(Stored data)
^^^^^^^^^^^^^^^^

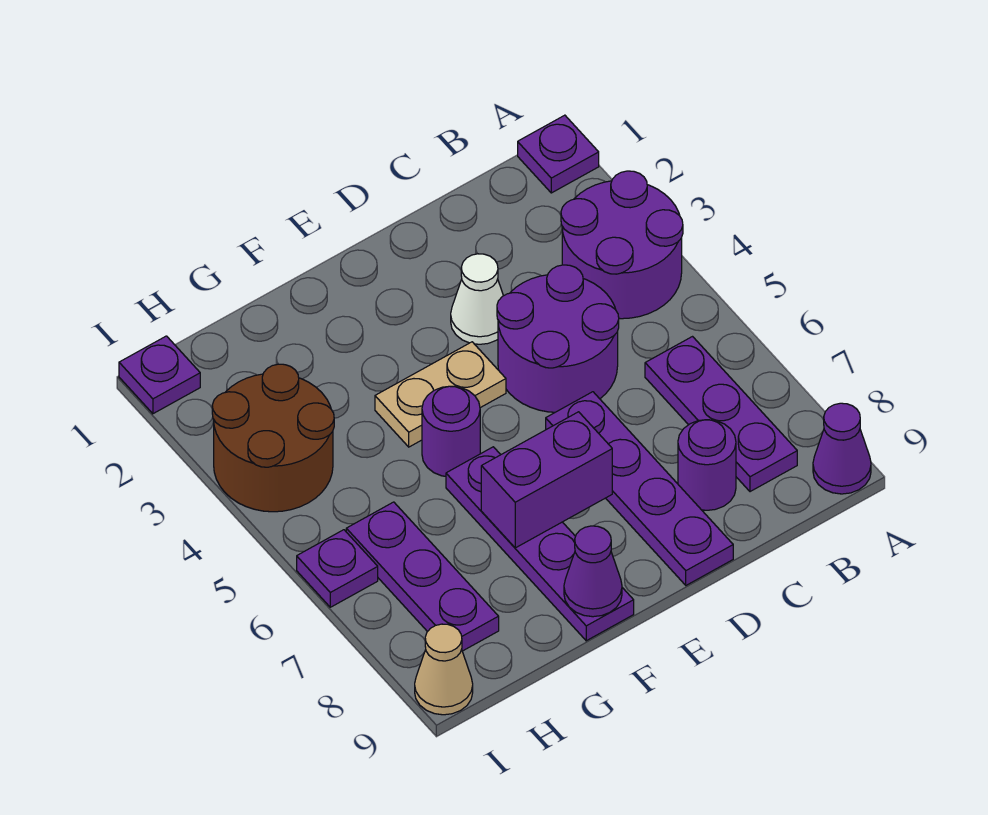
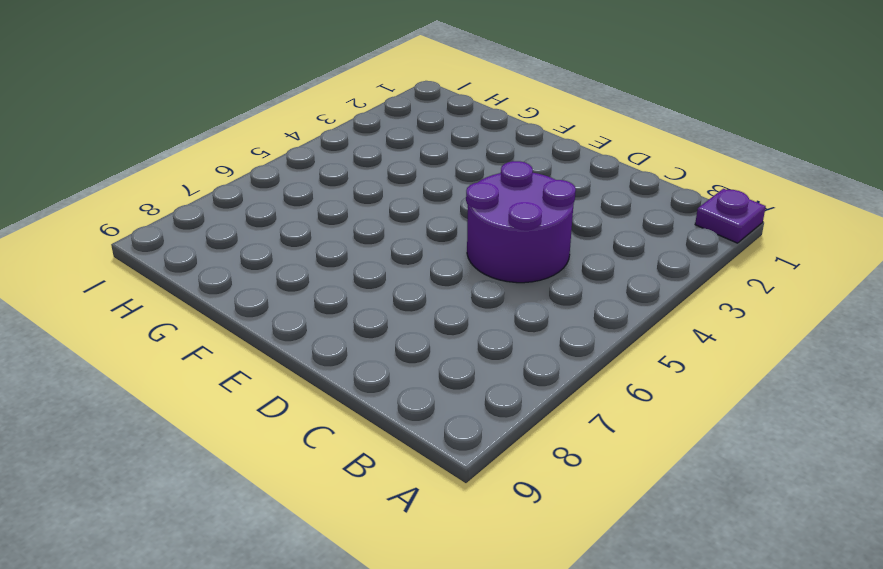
none -> purple round brick A3:B4 level 1
none -> purple cone A9 level 1
none -> purple plate B6:B8 level 1

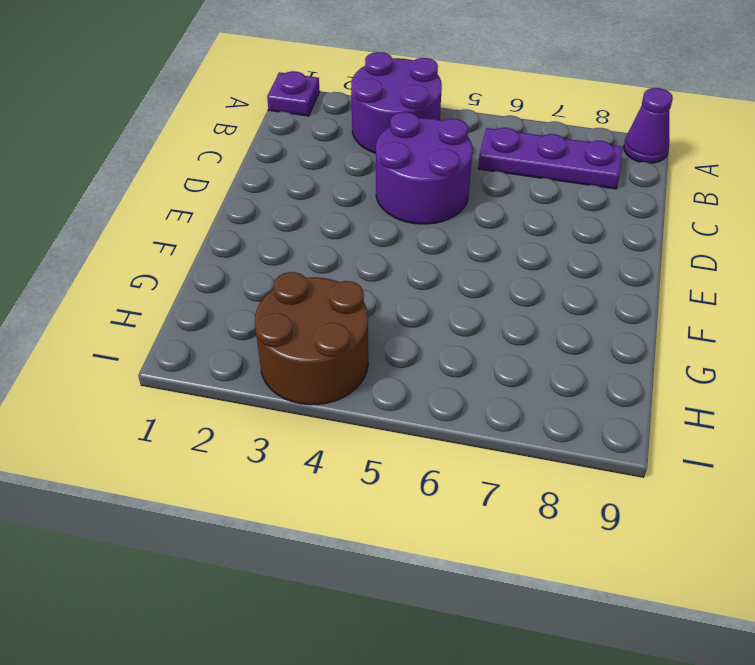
none -> purple round brick C8 level 1
none -> white cone D3 level 1
none -> purple plate D6:D9 level 1

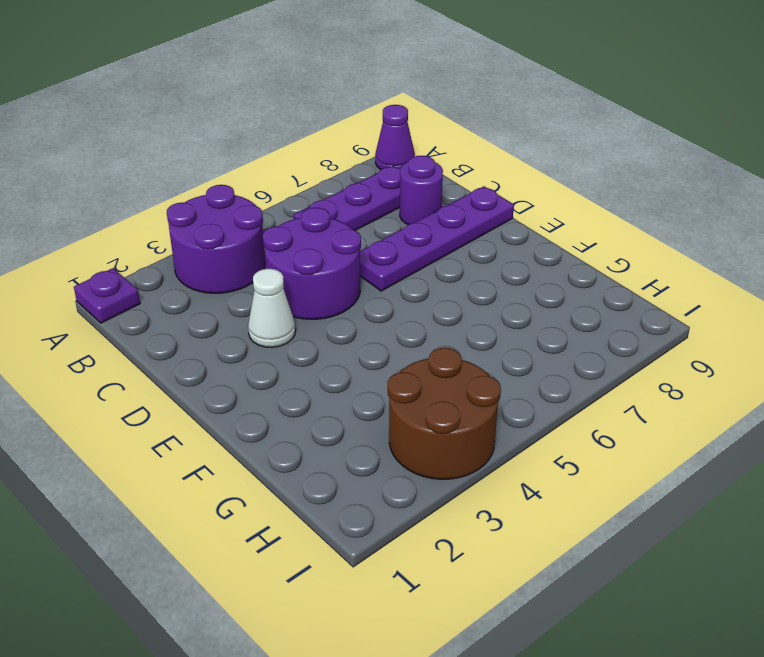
none -> tan plate E4:F4 level 1
none -> purple round brick F5 level 1
none -> purple plate F6:F9 level 1

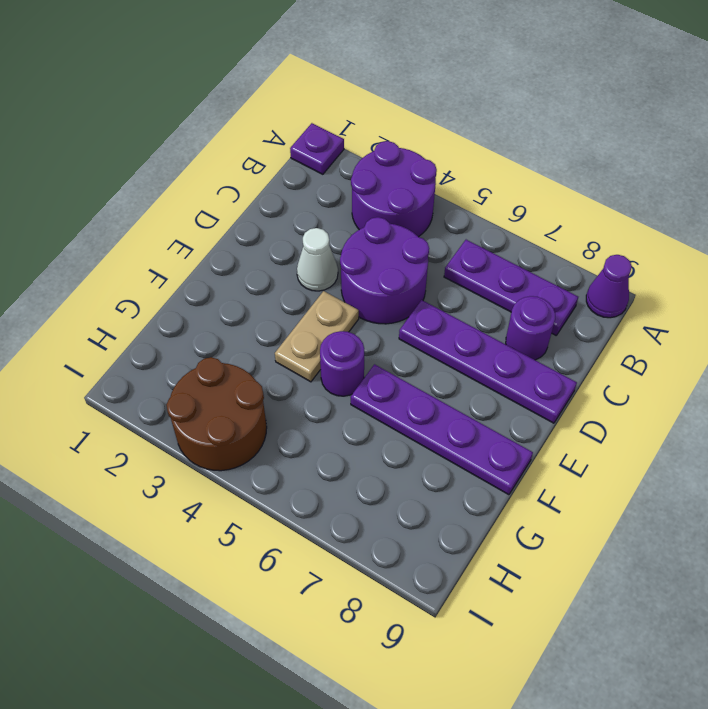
none -> purple plate H6:H8 level 1
none -> purple plate I1 level 1
none -> purple plate I6 level 1

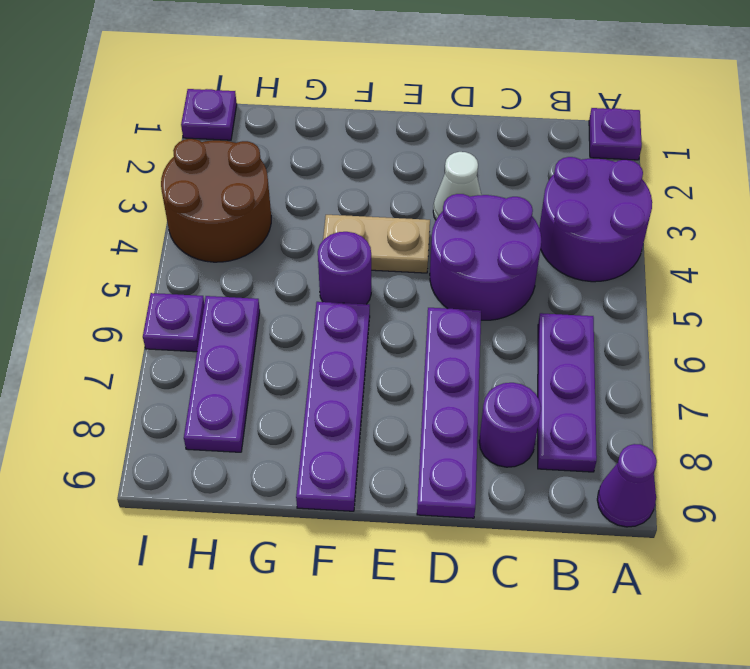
none -> tan cone I9 level 1
none -> purple brick E7:F7 level 2
none -> purple cone F9 level 2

^^^^^^^^^^^^^^^^

**EXERCISE AIM**
Restate, word for word, the final stretch of the entries above: the line containing "none -> tan cone I9 level 1" and every line after it, up to and including the last.

**SOLUTION FOR THIS PROBLEM**
none -> tan cone I9 level 1
none -> purple brick E7:F7 level 2
none -> purple cone F9 level 2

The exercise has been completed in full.